• **EXERCISE AIM**
Reproduce the entire listing exactly. Leave the pictures out.

======

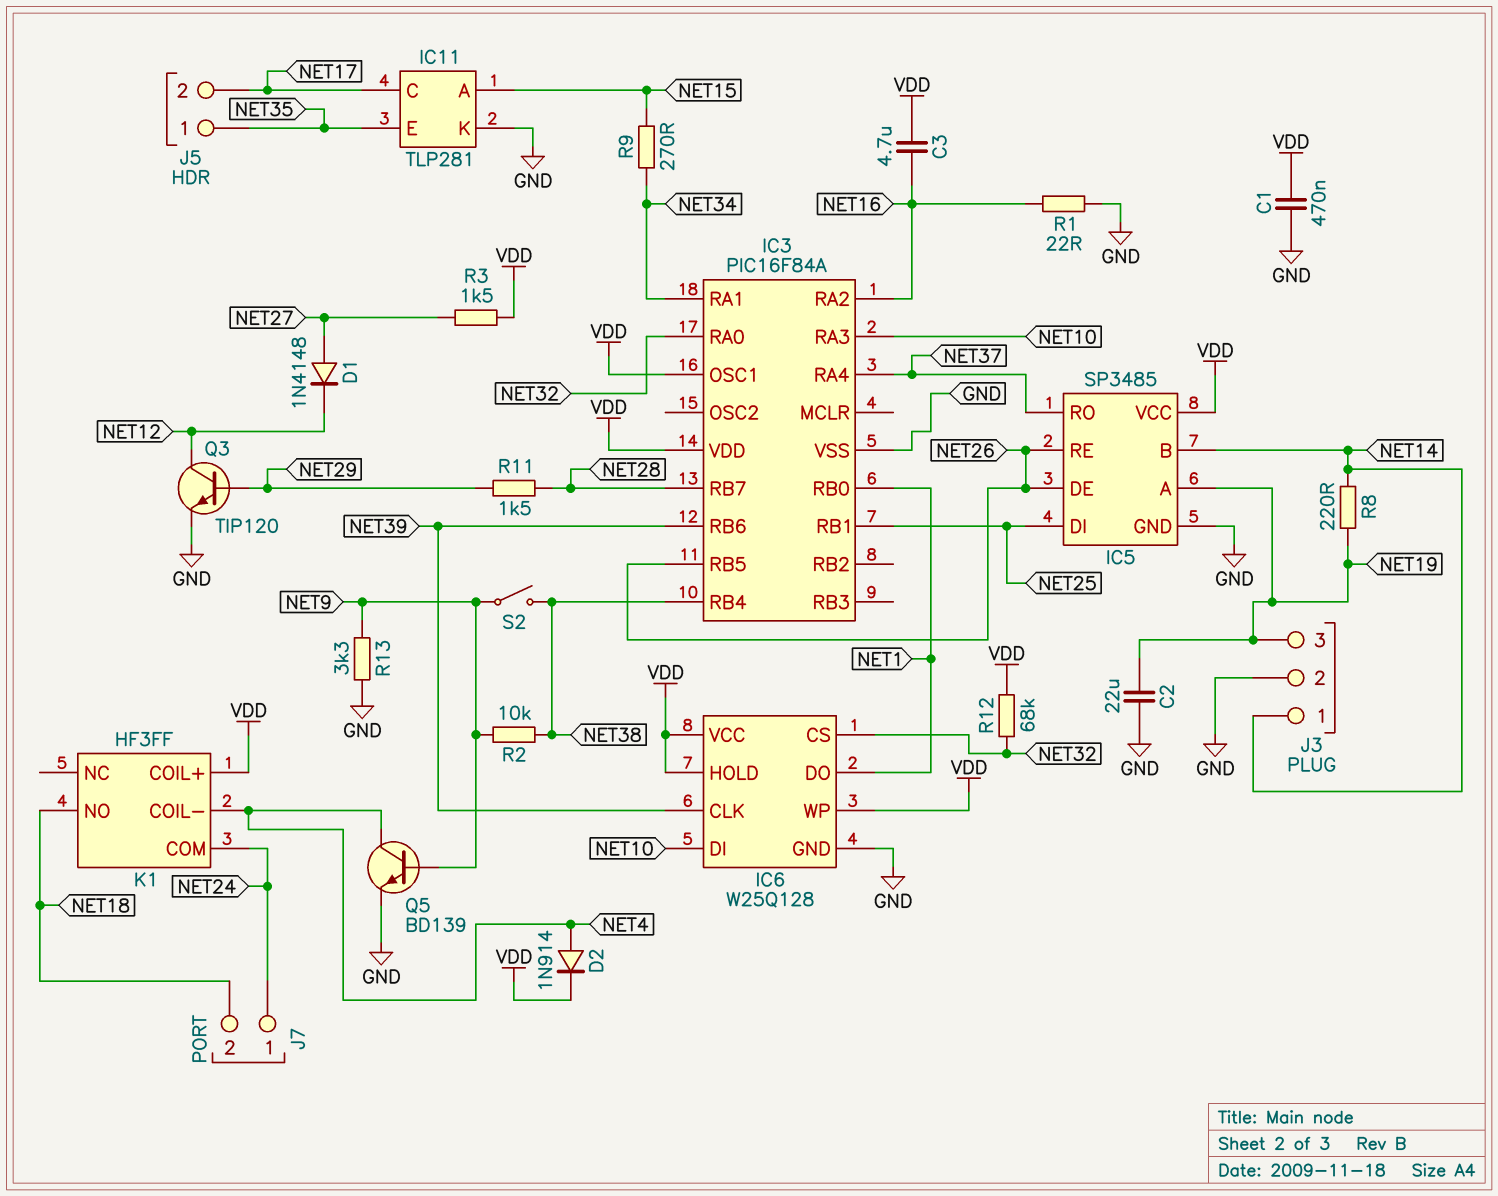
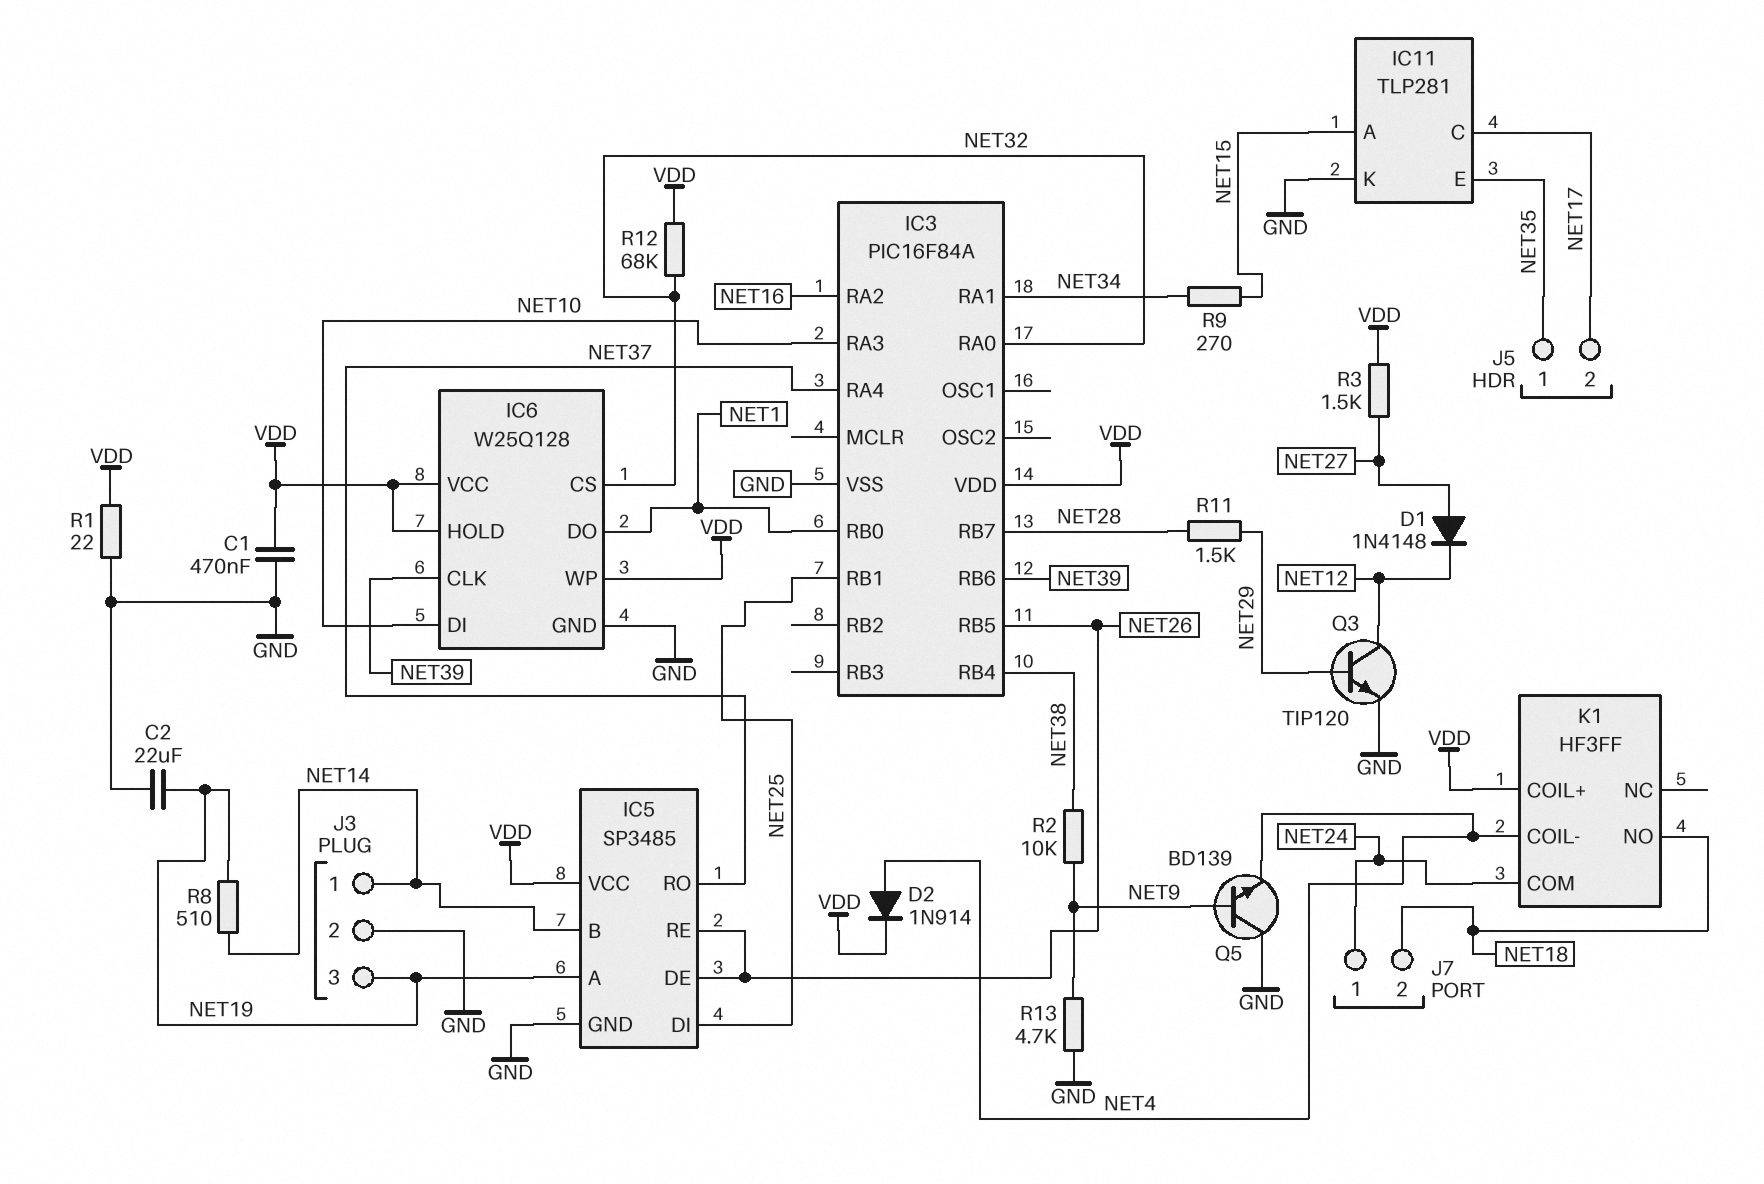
C3: 4.7uF (NET16, VDD) -> none
IC3 pin OSC1: VDD -> none
Q5: NPN BD139 (B NET9, C NET4, E GND) -> NPN BD139 (B NET9, C GND, E NET4)
R1: 22 (GND, NET16) -> 22 (GND, VDD)
R8: 220 (NET14, NET19) -> 510 (NET14, NET19)
R13: 3.3k (GND, NET9) -> 4.7k (GND, NET9)
S2: switch (NET9, NET38) -> none

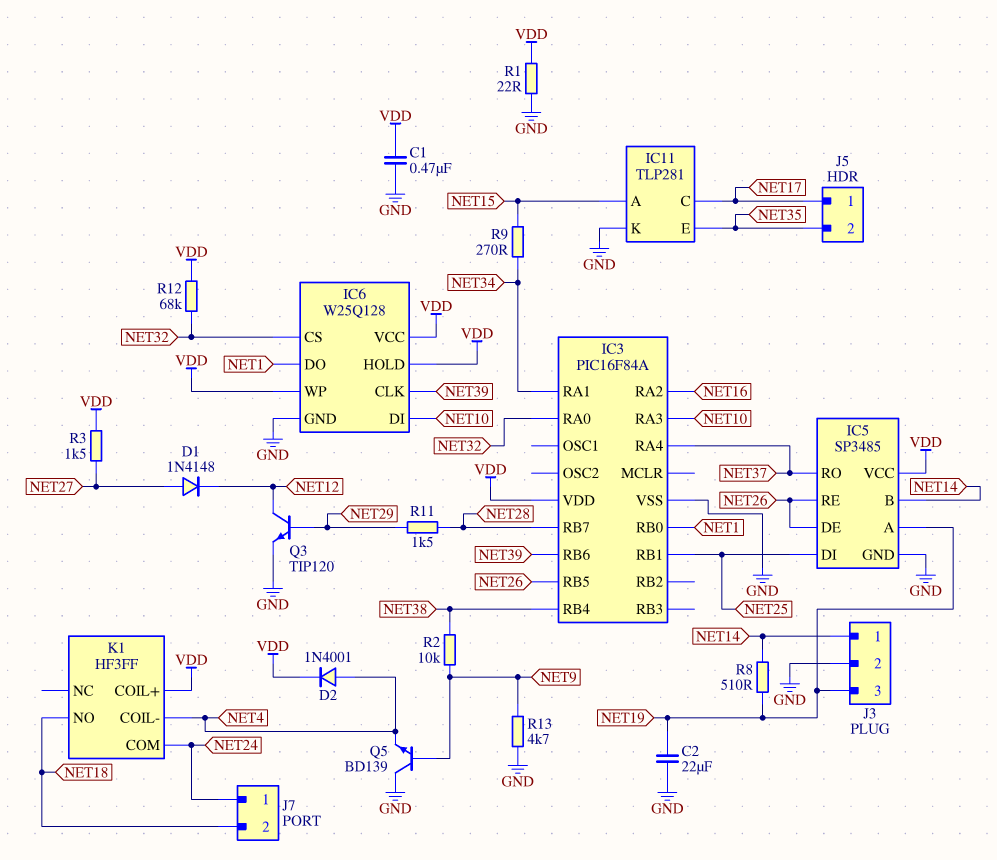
D2: diode 1N914 (A NET4, K VDD) -> diode 1N4001 (A NET4, K VDD)
J5 pin 1: NET35 -> NET17
J5 pin 2: NET17 -> NET35

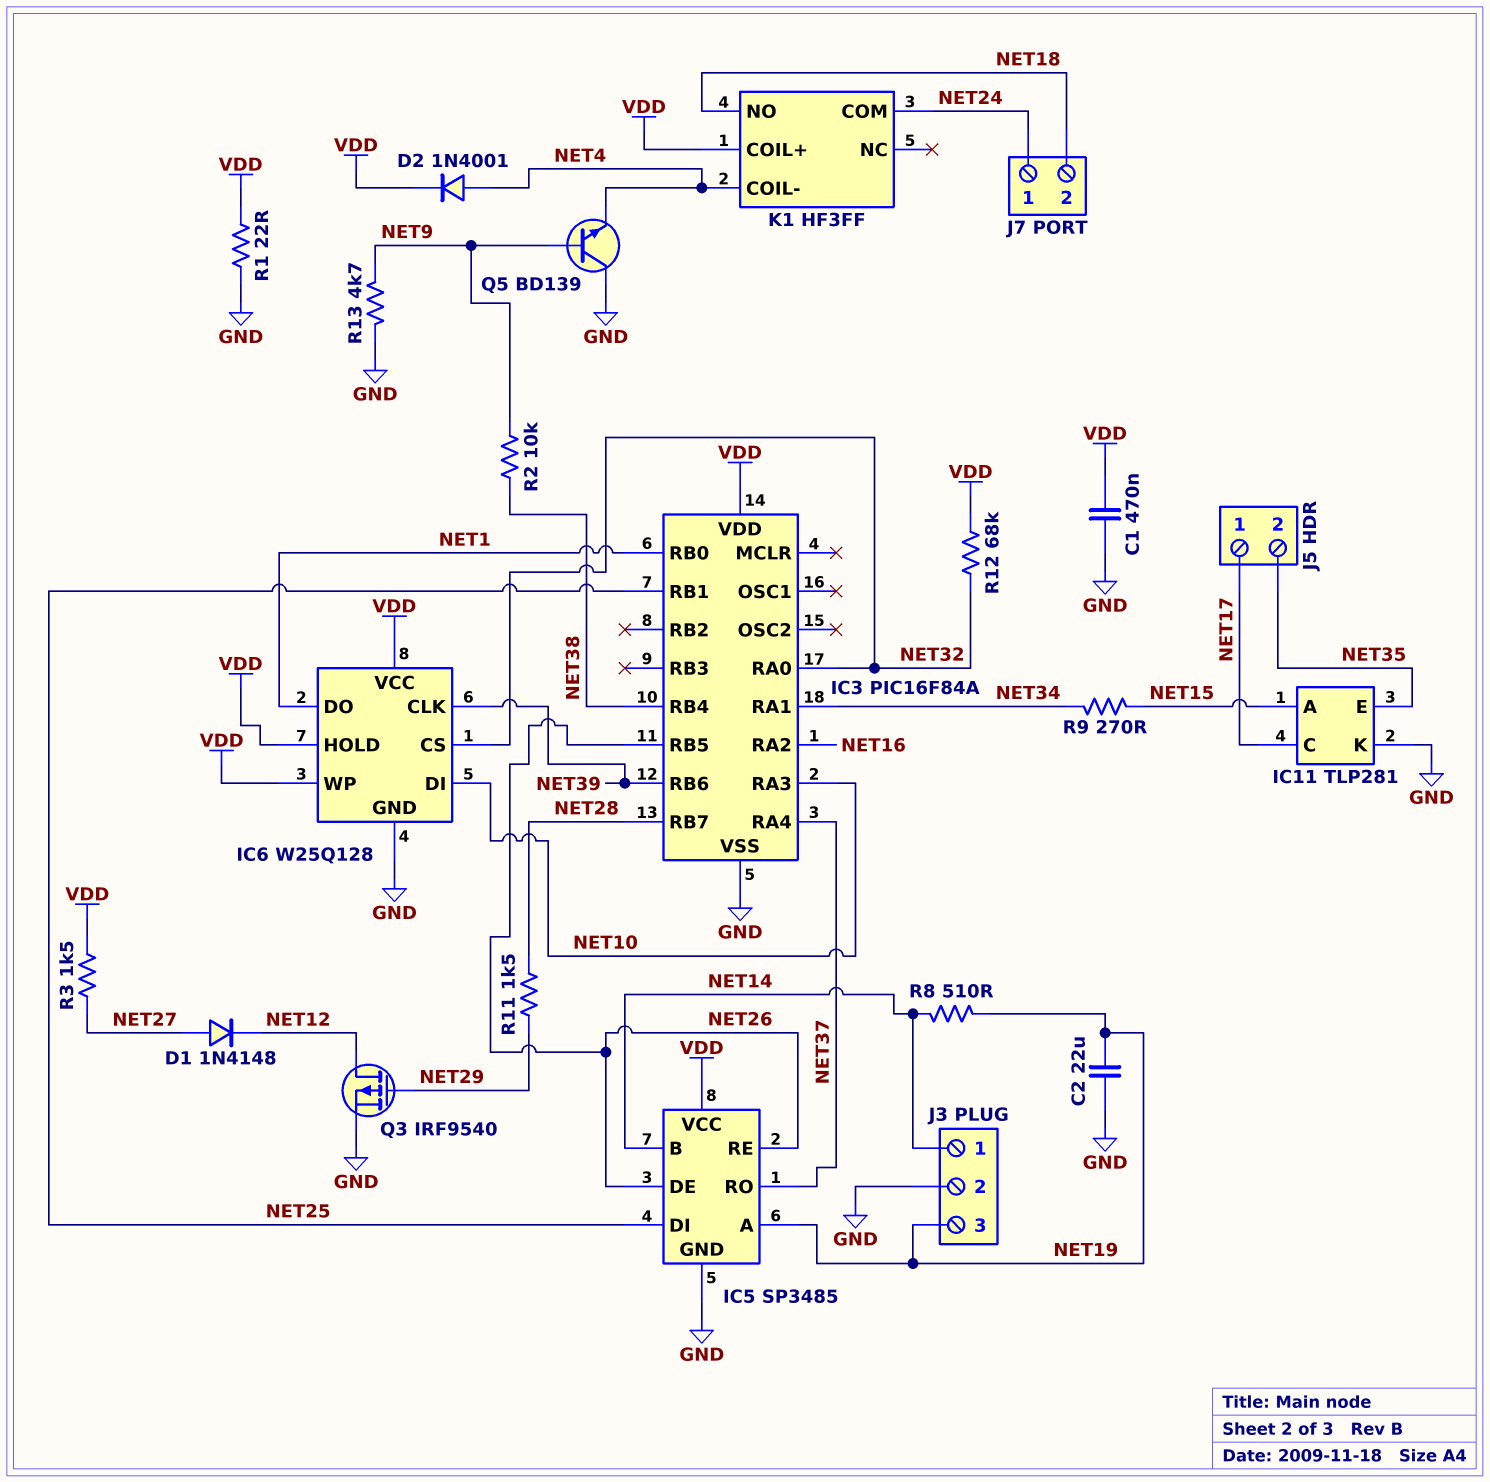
Q3: NPN TIP120 (B NET29, C NET12, E GND) -> PMOS IRF9540 (G NET29, D NET12, S GND)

======

• **ANSWER TO THIS PROBLEM**
C3: 4.7uF (NET16, VDD) -> none
IC3 pin OSC1: VDD -> none
Q5: NPN BD139 (B NET9, C NET4, E GND) -> NPN BD139 (B NET9, C GND, E NET4)
R1: 22 (GND, NET16) -> 22 (GND, VDD)
R8: 220 (NET14, NET19) -> 510 (NET14, NET19)
R13: 3.3k (GND, NET9) -> 4.7k (GND, NET9)
S2: switch (NET9, NET38) -> none

D2: diode 1N914 (A NET4, K VDD) -> diode 1N4001 (A NET4, K VDD)
J5 pin 1: NET35 -> NET17
J5 pin 2: NET17 -> NET35

Q3: NPN TIP120 (B NET29, C NET12, E GND) -> PMOS IRF9540 (G NET29, D NET12, S GND)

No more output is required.